* [TASK ITEM]
Output the full listing below exactly; the images stay out.

* [COLLECTED MATERIAL]

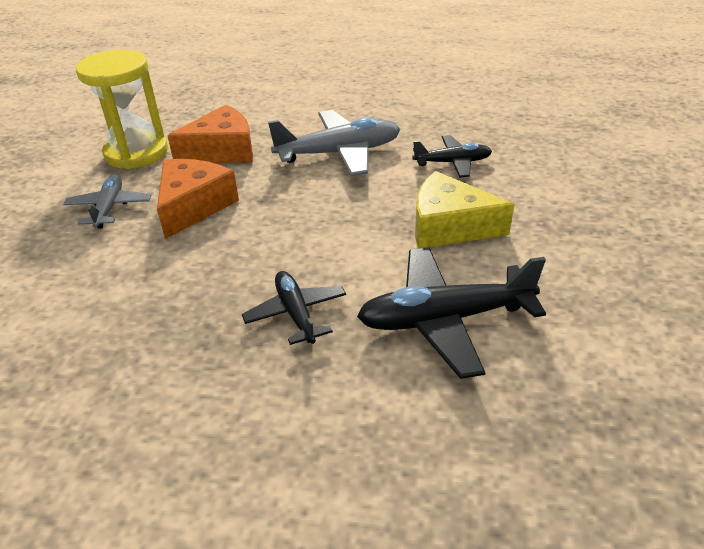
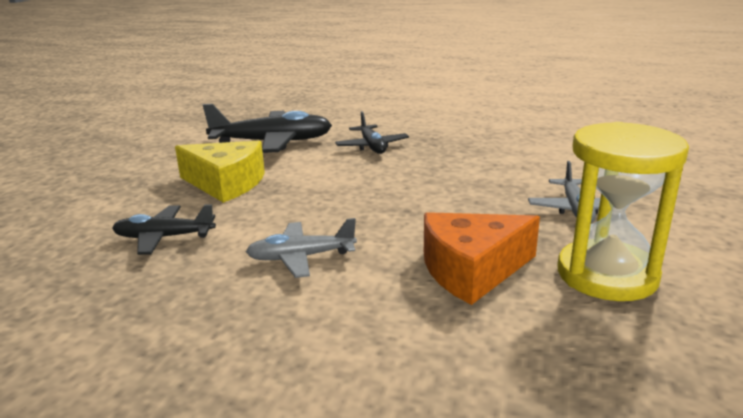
camera: 175 degrees left, 15 degrees down
(193, 206) = (479, 207): orange cheese -> none
(339, 153) = (301, 257): grey plane -> grey plane, size x0.59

* [EXERCISE OUTPUT]
camera: 175 degrees left, 15 degrees down
(193, 206) = (479, 207): orange cheese -> none
(339, 153) = (301, 257): grey plane -> grey plane, size x0.59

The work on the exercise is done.